(Exercise):
Word for word, and without a single picture, repeat the entries.

Version comparison data:
Content starts

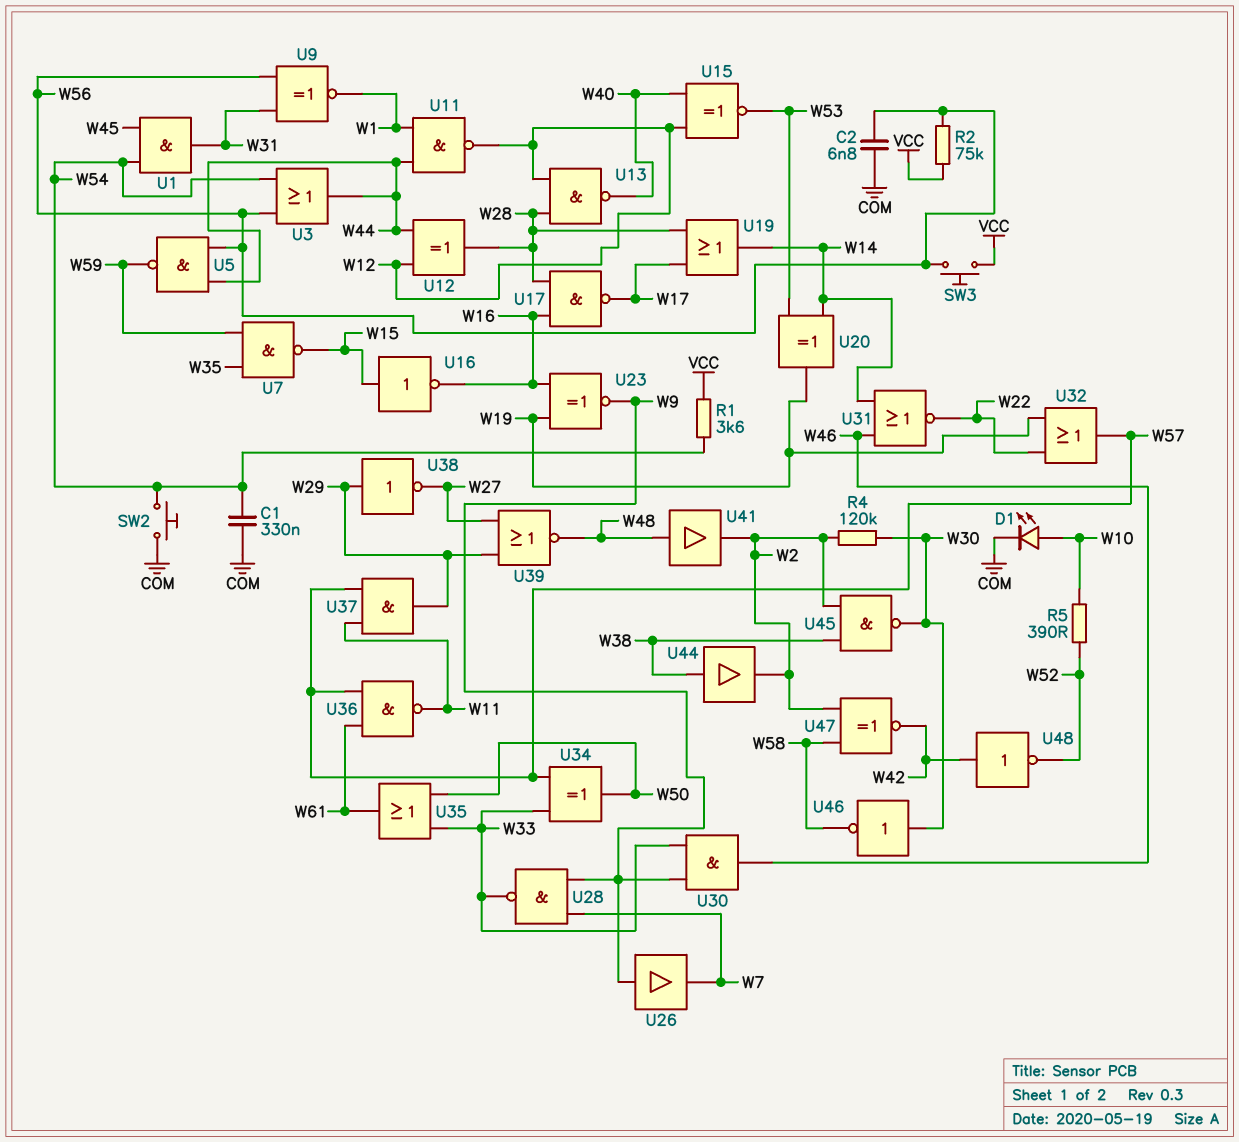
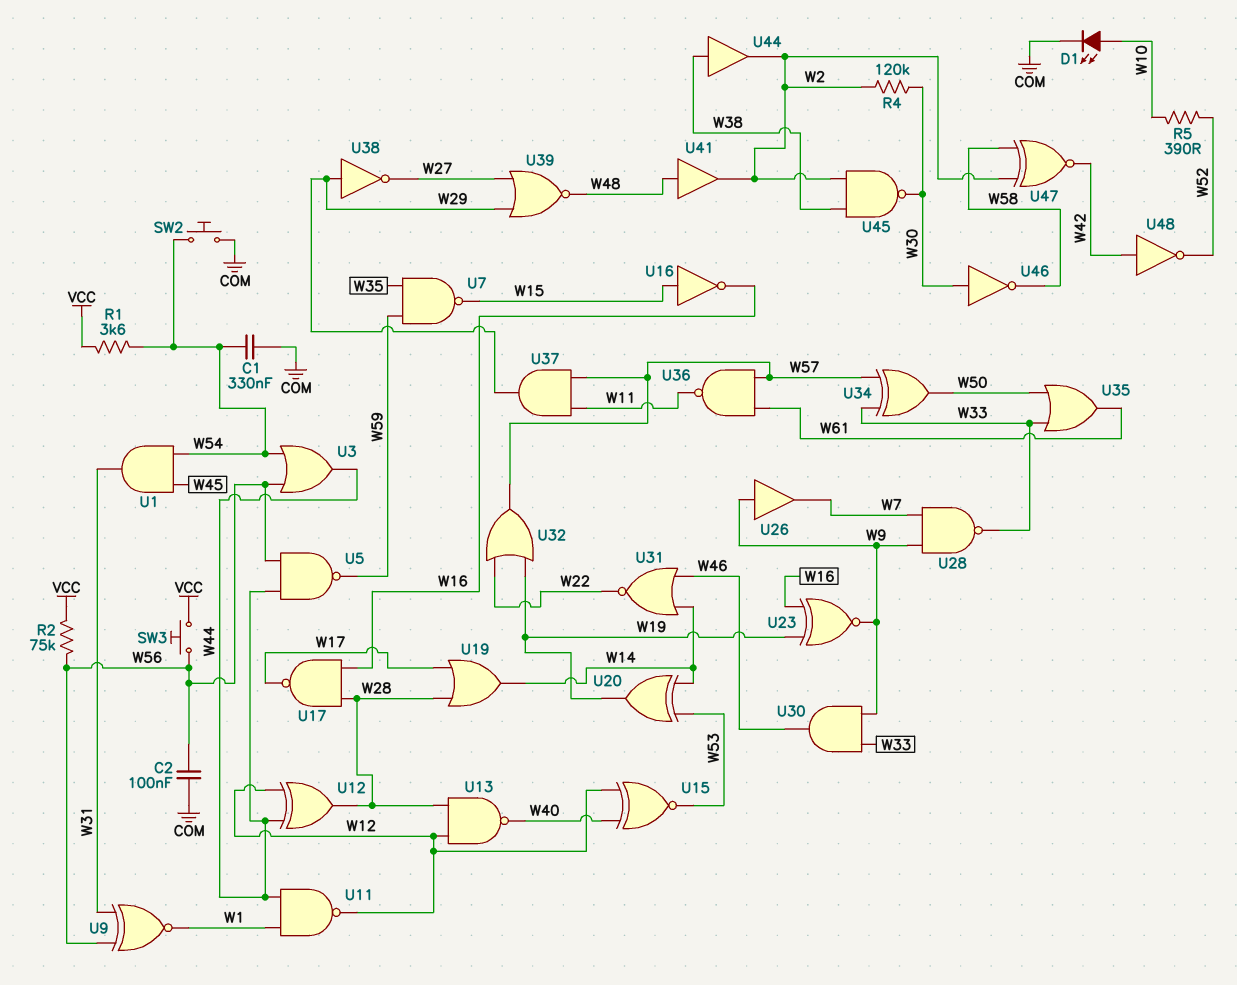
C2: 6.8nF (COM, W56) -> 100nF (COM, W56)

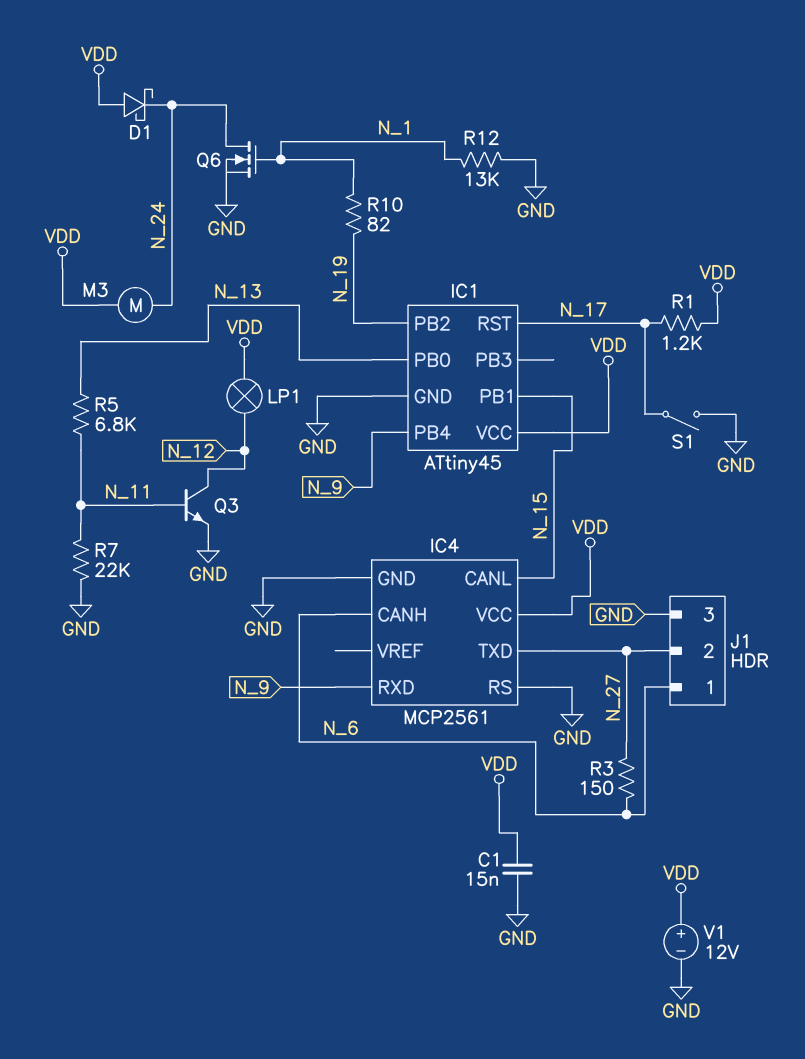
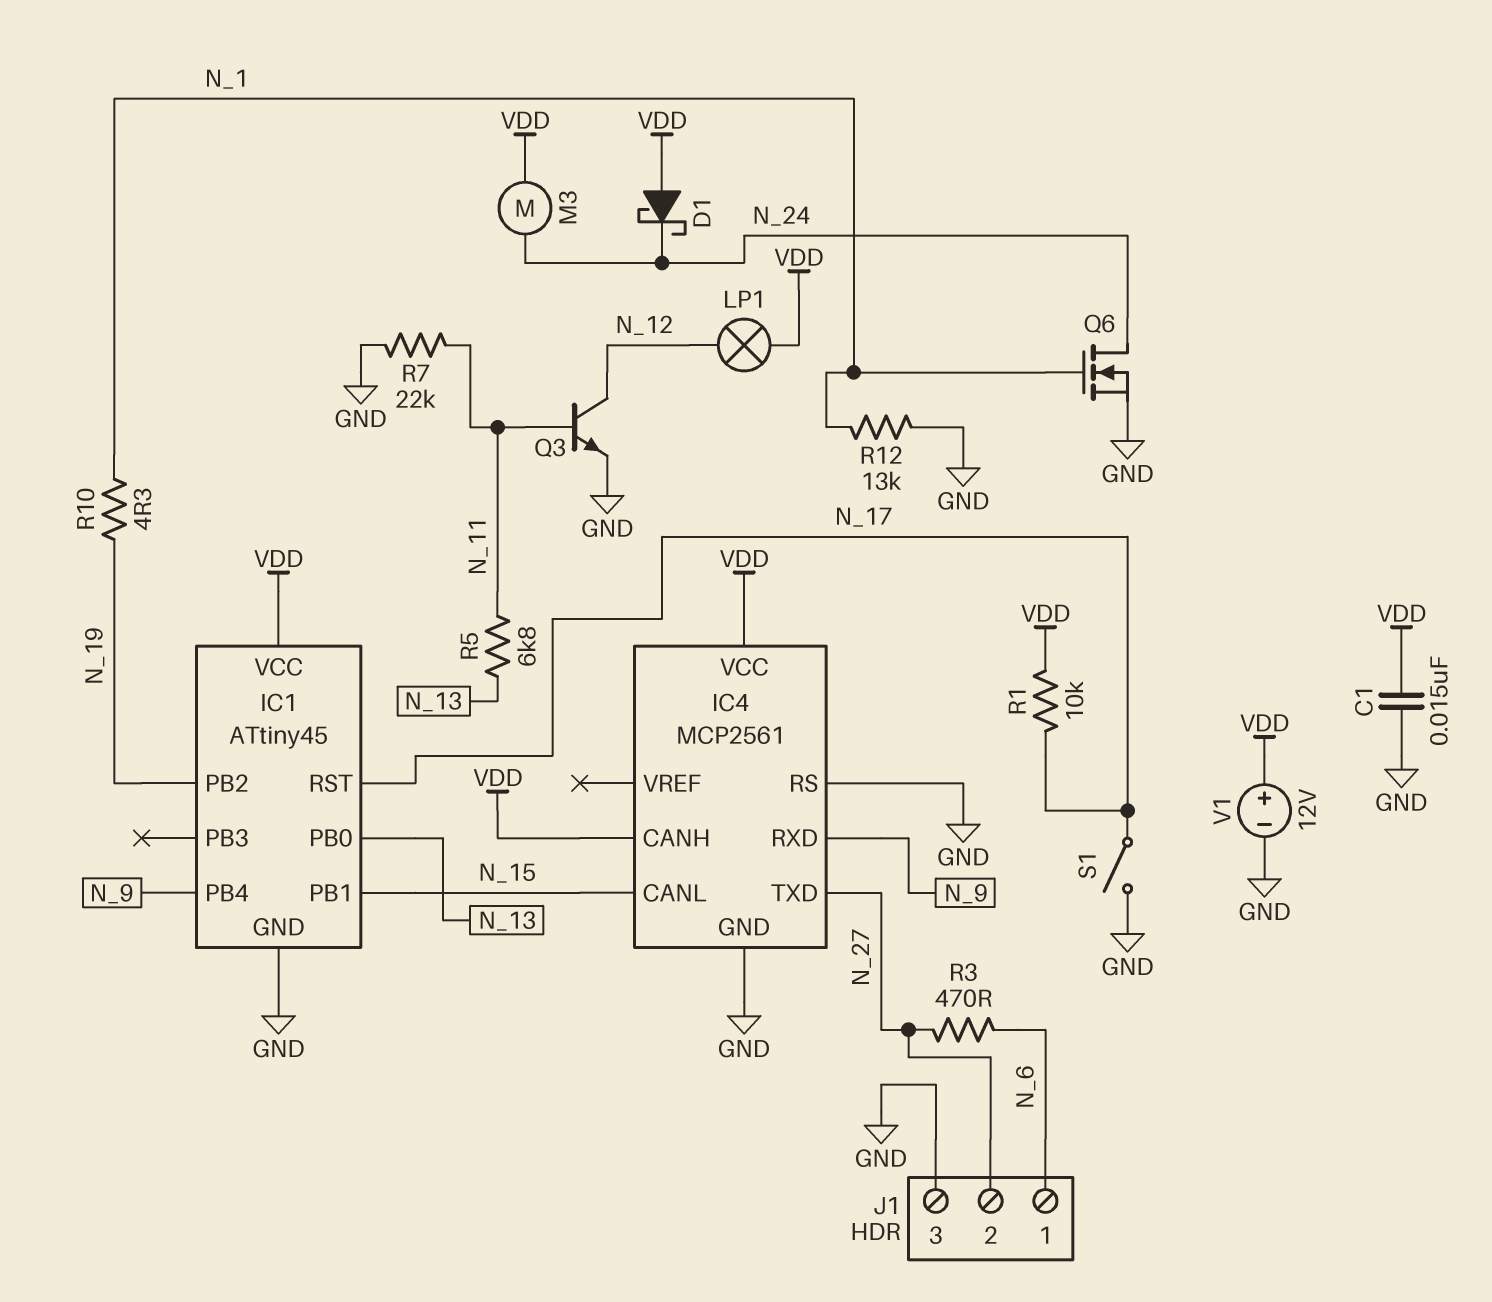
IC4 pin CANH: N_6 -> VDD
R1: 1.2k (N_17, VDD) -> 10k (N_17, VDD)
R3: 150 (N_6, N_27) -> 470 (N_6, N_27)
R10: 82 (N_1, N_19) -> 4.3 (N_1, N_19)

Content ends

(Response below):
C2: 6.8nF (COM, W56) -> 100nF (COM, W56)

IC4 pin CANH: N_6 -> VDD
R1: 1.2k (N_17, VDD) -> 10k (N_17, VDD)
R3: 150 (N_6, N_27) -> 470 (N_6, N_27)
R10: 82 (N_1, N_19) -> 4.3 (N_1, N_19)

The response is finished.